> [Instructions for the task]: Print word for word the records from the line containing "J104 pin 1: COM -> NET12" through the end.

(Image comparison data)
══════════════════════════════

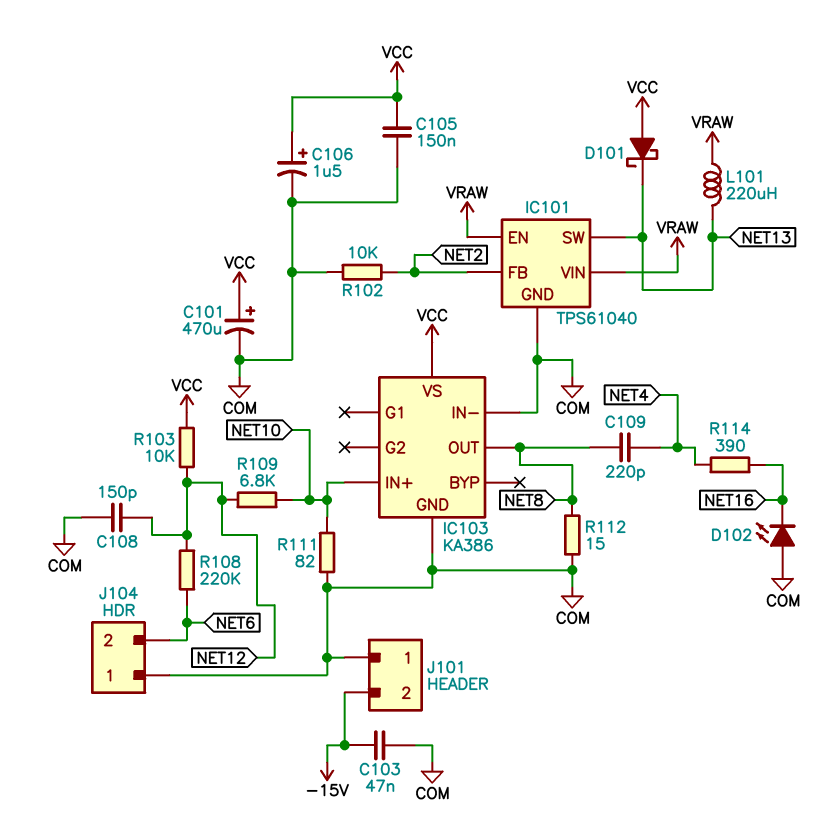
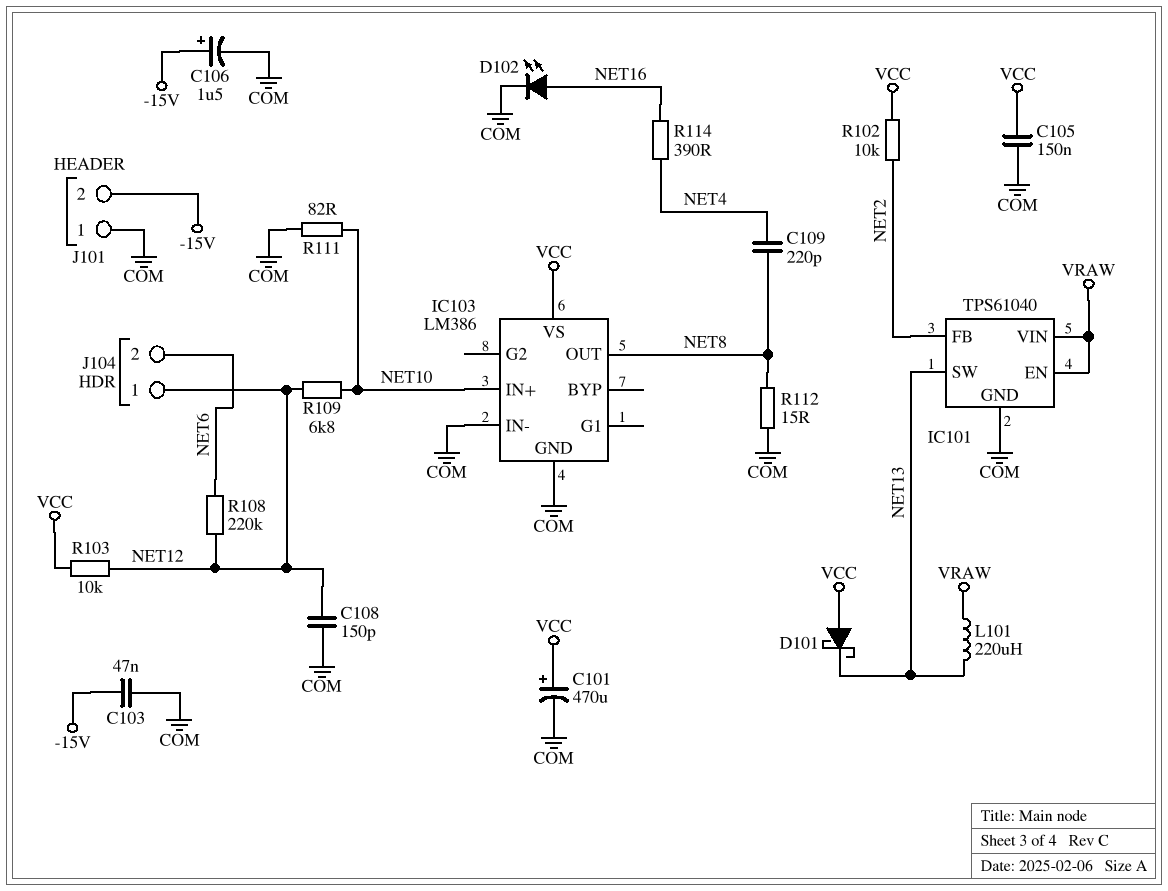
C106: 1.5uF (plus VCC, minus COM) -> 1.5uF (plus -15V, minus COM)
D102: LED (A COM, K NET16) -> LED (A NET16, K COM)
IC103: KA386 -> LM386
J104 pin 1: COM -> NET12
R102: 10k (COM, NET2) -> 10k (NET2, VCC)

══════════════════════════════

> [Result of the task]:
J104 pin 1: COM -> NET12
R102: 10k (COM, NET2) -> 10k (NET2, VCC)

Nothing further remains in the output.